BEGIN Records to use

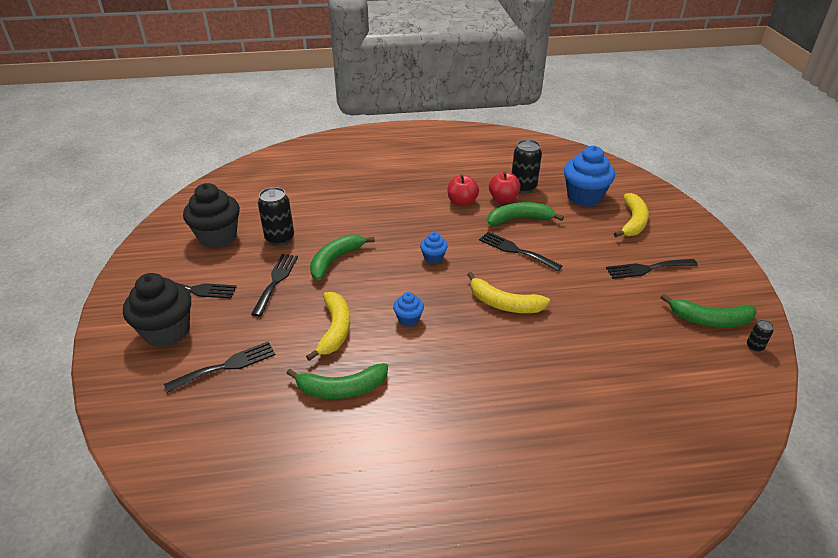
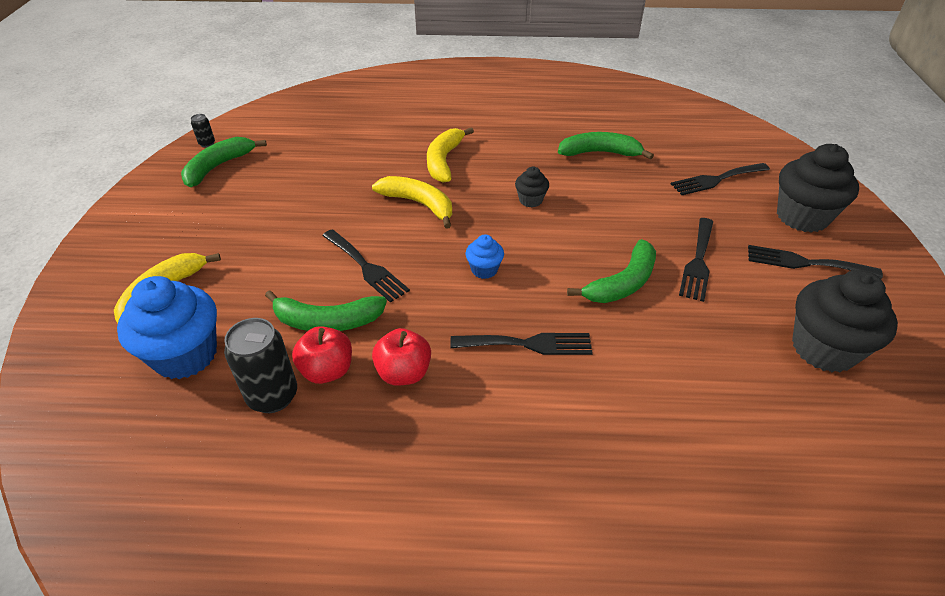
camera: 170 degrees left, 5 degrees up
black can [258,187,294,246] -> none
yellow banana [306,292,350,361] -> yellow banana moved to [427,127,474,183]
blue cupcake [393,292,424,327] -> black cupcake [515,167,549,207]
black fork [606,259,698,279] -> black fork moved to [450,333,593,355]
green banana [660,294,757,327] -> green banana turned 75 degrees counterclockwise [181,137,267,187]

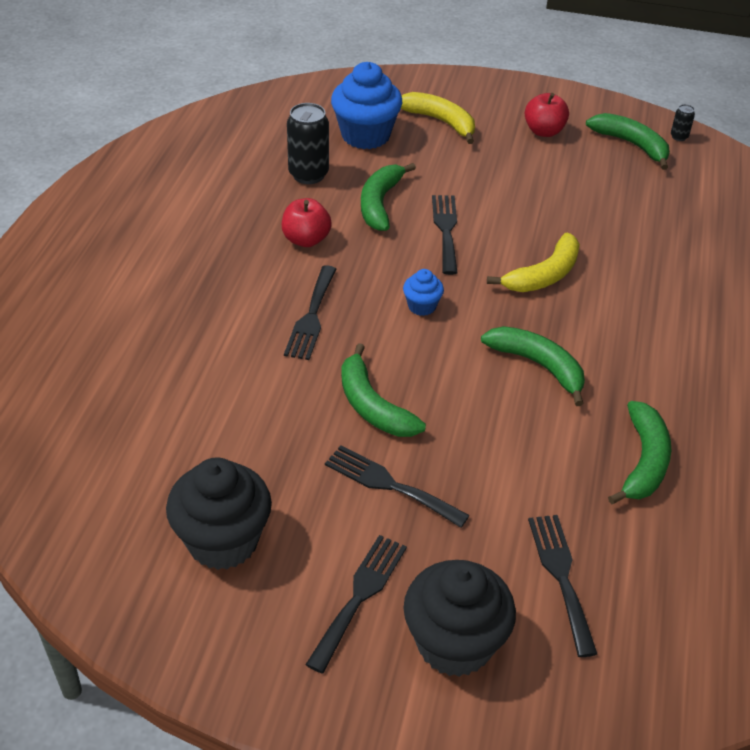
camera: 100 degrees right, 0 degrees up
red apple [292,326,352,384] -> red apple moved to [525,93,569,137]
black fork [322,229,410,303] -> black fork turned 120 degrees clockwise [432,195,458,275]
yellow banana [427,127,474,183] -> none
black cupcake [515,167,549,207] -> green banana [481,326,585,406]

END Records to use
BEGIN Records to use

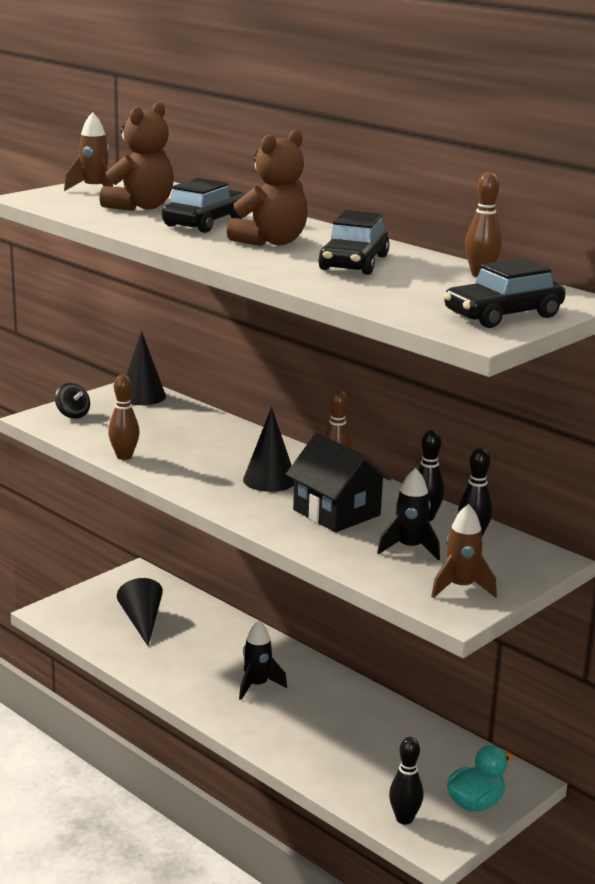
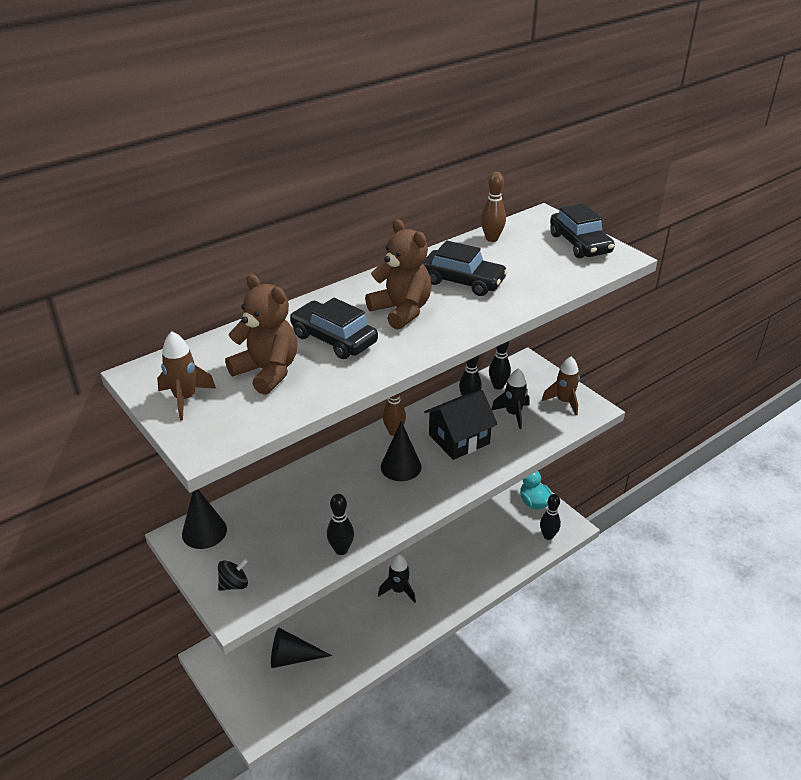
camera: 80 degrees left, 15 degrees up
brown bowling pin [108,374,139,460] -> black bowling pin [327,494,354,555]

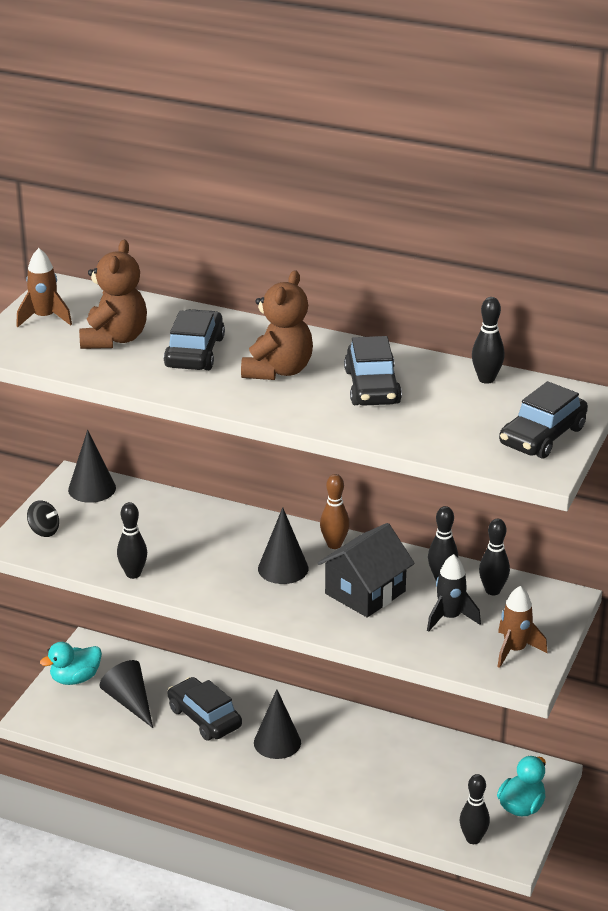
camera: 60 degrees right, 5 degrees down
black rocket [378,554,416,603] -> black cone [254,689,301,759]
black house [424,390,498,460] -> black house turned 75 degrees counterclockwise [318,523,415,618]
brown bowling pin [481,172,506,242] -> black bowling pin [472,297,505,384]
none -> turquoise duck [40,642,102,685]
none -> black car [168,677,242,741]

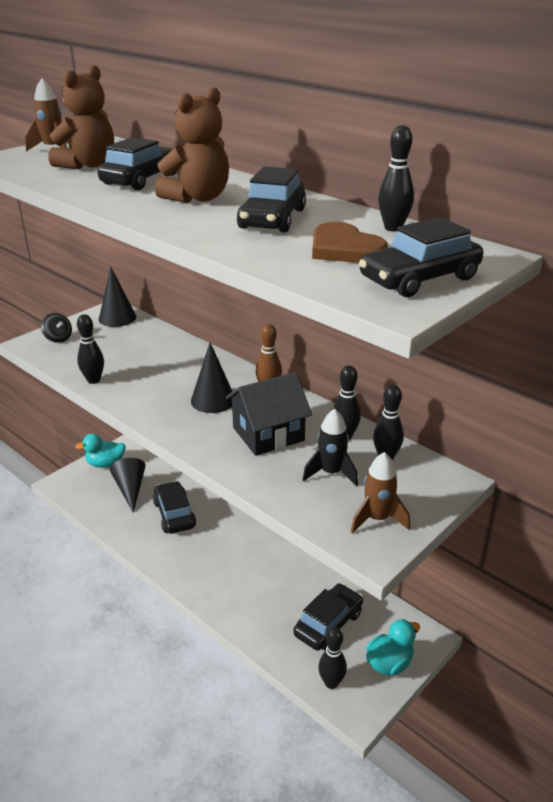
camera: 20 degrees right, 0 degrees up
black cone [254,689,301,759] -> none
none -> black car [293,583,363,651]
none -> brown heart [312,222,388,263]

END Records to use
BEGIN Records to use

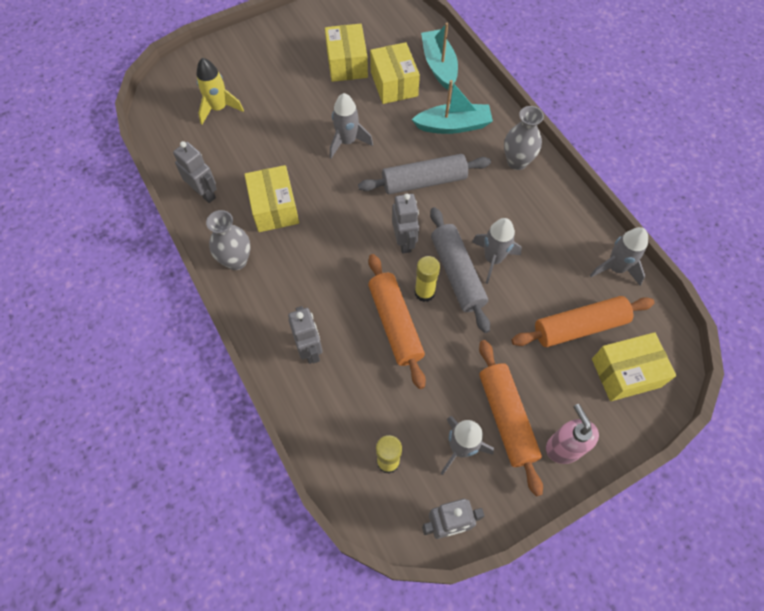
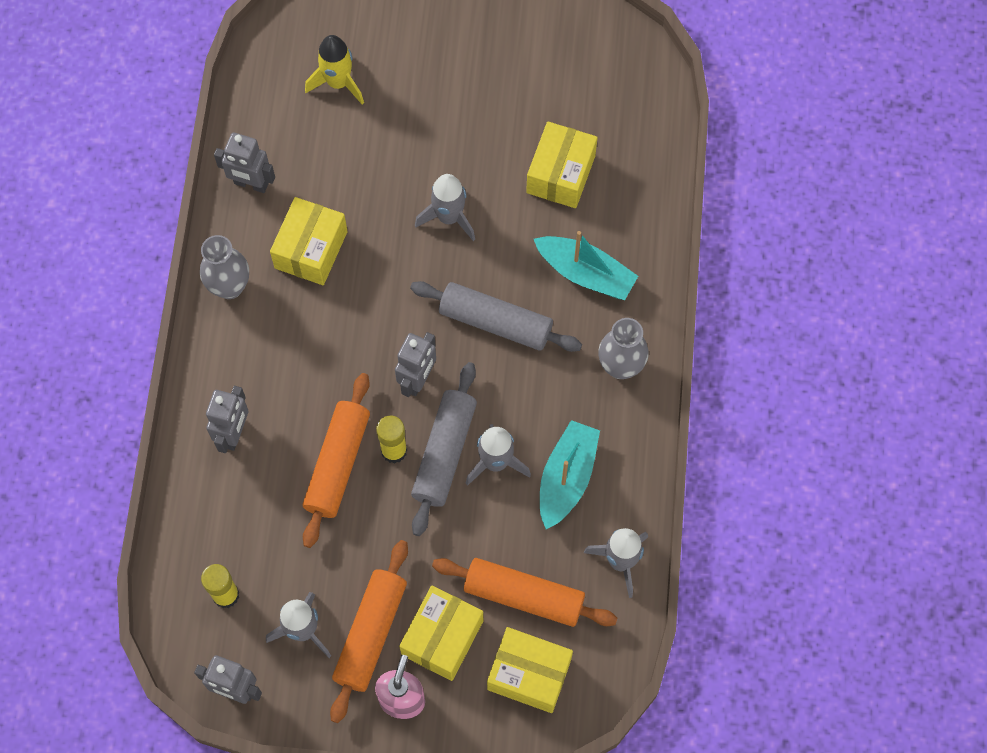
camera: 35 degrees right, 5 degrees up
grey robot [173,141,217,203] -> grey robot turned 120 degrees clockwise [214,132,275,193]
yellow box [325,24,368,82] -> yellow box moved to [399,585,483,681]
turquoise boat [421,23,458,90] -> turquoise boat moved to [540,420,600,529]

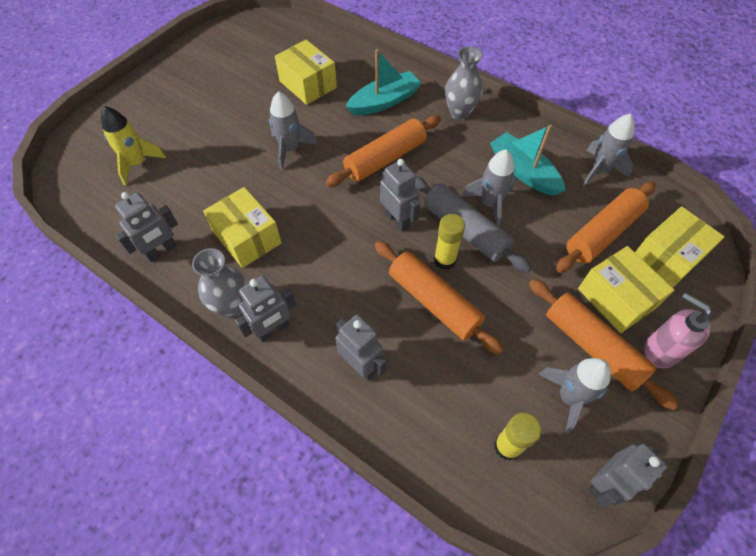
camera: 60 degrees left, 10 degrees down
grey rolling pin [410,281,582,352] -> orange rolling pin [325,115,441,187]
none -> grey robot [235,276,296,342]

END Records to use

**Your goal**
Please transcribe only the lines in the records above running from the line that has "camera: 20 degrees right, 0 degrees up" through the line that has "none -> brown heart [312,222,388,263]", both included, exactly as they appear.

**Task output**
camera: 20 degrees right, 0 degrees up
black cone [254,689,301,759] -> none
none -> black car [293,583,363,651]
none -> brown heart [312,222,388,263]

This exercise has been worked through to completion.